TASK
Use the entries below and reproduce exactly the lines from the one containing "pos2: [752, 323, 811, 411]" down to the one containing "pos2: [587, 389, 639, 436]", both of them included.

Top of SUPPLIED MATERIAL

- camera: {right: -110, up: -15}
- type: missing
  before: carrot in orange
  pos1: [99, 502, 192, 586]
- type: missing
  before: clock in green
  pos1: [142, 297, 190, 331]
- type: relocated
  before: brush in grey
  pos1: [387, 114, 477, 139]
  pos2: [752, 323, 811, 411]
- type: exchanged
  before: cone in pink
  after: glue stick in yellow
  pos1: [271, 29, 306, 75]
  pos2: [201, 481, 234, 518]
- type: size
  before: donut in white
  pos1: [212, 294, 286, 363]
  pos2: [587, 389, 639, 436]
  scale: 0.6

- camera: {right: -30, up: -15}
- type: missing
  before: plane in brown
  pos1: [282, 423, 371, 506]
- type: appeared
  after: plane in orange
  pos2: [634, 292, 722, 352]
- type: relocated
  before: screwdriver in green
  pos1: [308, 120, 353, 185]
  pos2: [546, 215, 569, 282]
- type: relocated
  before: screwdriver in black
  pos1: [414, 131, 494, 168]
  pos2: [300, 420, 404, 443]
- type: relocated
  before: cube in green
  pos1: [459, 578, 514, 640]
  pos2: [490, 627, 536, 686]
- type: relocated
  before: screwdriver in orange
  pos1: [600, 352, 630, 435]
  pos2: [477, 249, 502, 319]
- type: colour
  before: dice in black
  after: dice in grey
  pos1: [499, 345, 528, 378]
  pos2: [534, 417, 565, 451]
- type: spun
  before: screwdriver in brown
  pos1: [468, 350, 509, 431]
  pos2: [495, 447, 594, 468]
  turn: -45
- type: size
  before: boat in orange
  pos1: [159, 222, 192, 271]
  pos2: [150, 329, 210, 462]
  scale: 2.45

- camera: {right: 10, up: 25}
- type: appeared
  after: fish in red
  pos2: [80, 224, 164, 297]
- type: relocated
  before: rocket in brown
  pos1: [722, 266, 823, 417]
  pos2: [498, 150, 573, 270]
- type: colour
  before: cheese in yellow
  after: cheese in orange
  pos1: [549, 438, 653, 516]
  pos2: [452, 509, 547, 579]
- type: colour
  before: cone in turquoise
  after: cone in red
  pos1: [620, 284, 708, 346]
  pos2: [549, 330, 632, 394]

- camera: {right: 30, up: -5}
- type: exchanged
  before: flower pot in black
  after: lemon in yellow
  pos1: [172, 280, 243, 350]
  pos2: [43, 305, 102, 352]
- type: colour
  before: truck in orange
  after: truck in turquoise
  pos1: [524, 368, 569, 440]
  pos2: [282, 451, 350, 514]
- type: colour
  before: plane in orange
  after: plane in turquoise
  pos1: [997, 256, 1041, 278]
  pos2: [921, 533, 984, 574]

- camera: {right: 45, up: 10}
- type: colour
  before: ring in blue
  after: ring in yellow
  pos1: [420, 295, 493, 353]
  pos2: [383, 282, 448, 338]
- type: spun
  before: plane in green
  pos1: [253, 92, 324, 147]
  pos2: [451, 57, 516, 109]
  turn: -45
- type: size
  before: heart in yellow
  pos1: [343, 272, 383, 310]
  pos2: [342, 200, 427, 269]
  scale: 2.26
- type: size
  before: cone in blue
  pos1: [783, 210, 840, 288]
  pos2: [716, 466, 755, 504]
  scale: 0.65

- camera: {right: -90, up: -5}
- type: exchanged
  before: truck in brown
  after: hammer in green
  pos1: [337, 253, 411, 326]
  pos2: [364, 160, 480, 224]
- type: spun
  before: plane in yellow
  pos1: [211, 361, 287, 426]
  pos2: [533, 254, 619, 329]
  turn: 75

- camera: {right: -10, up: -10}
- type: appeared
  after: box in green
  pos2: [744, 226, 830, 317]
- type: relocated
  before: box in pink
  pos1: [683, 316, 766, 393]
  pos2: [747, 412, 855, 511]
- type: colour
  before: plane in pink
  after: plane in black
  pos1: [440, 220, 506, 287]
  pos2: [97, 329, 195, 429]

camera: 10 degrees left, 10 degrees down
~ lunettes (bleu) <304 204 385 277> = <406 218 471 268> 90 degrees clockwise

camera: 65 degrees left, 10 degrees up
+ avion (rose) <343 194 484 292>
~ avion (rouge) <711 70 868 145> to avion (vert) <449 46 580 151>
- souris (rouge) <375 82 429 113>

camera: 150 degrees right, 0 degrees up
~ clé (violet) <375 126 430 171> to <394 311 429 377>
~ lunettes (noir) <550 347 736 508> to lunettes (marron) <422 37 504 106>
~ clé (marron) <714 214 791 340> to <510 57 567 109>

Bottom of SUPPLIED MATERIAL

EXERCISE RESPONSE
  pos2: [752, 323, 811, 411]
- type: exchanged
  before: cone in pink
  after: glue stick in yellow
  pos1: [271, 29, 306, 75]
  pos2: [201, 481, 234, 518]
- type: size
  before: donut in white
  pos1: [212, 294, 286, 363]
  pos2: [587, 389, 639, 436]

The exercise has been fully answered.